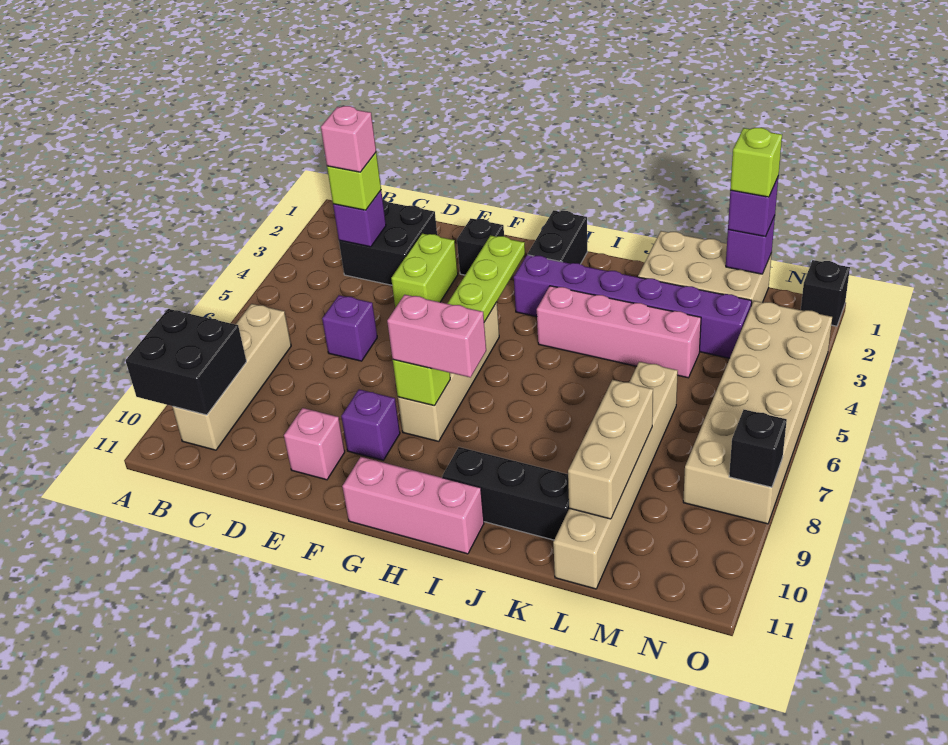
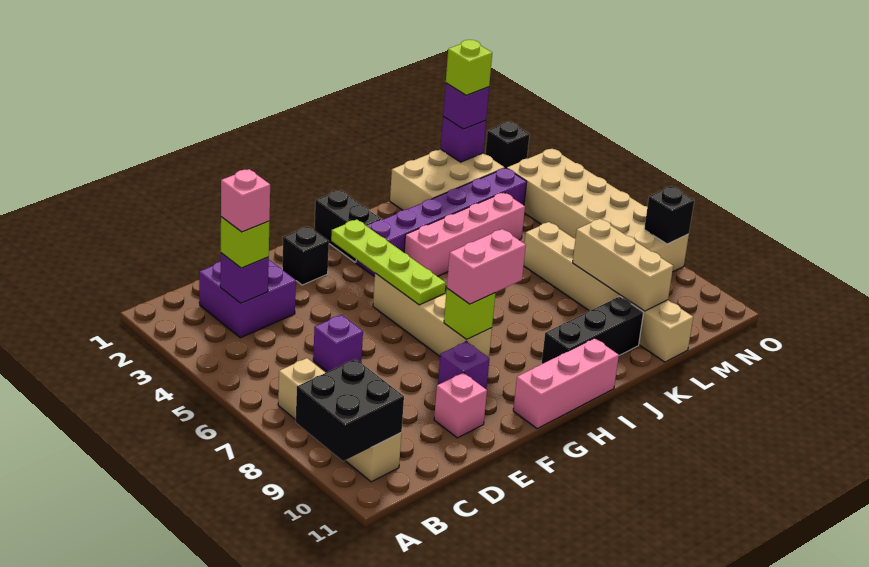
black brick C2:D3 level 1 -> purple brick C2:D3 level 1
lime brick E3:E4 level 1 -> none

___

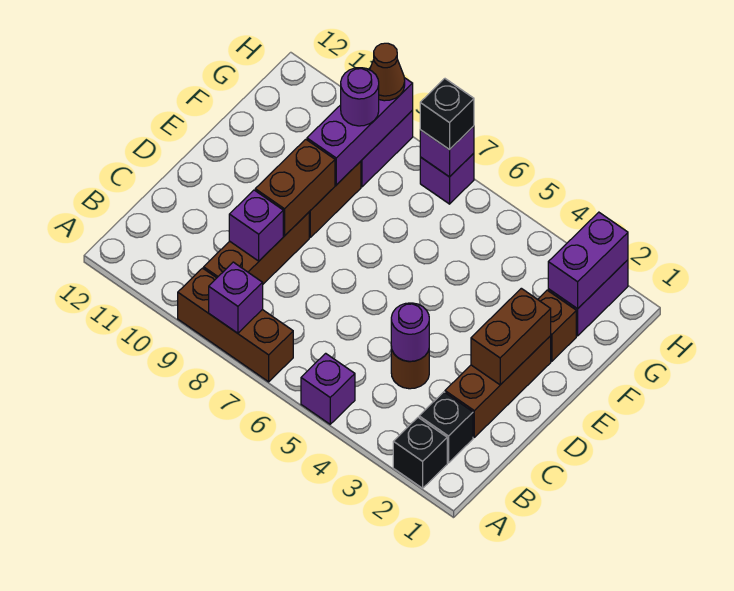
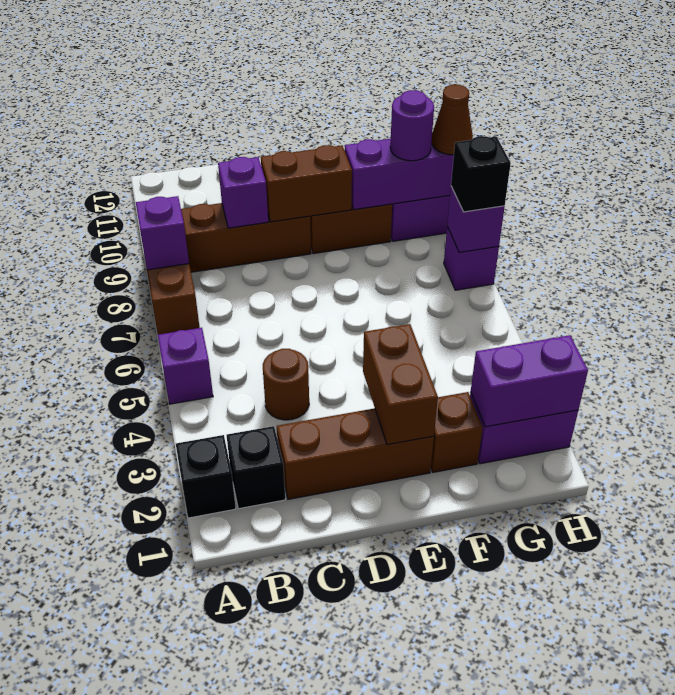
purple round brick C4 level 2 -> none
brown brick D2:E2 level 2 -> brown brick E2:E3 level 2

___

### [DESCRIPTION OF THE TASK]
Go through the material above, find each line with the string "purple", and copy it.

### [SOLUTION]
black brick C2:D3 level 1 -> purple brick C2:D3 level 1
purple round brick C4 level 2 -> none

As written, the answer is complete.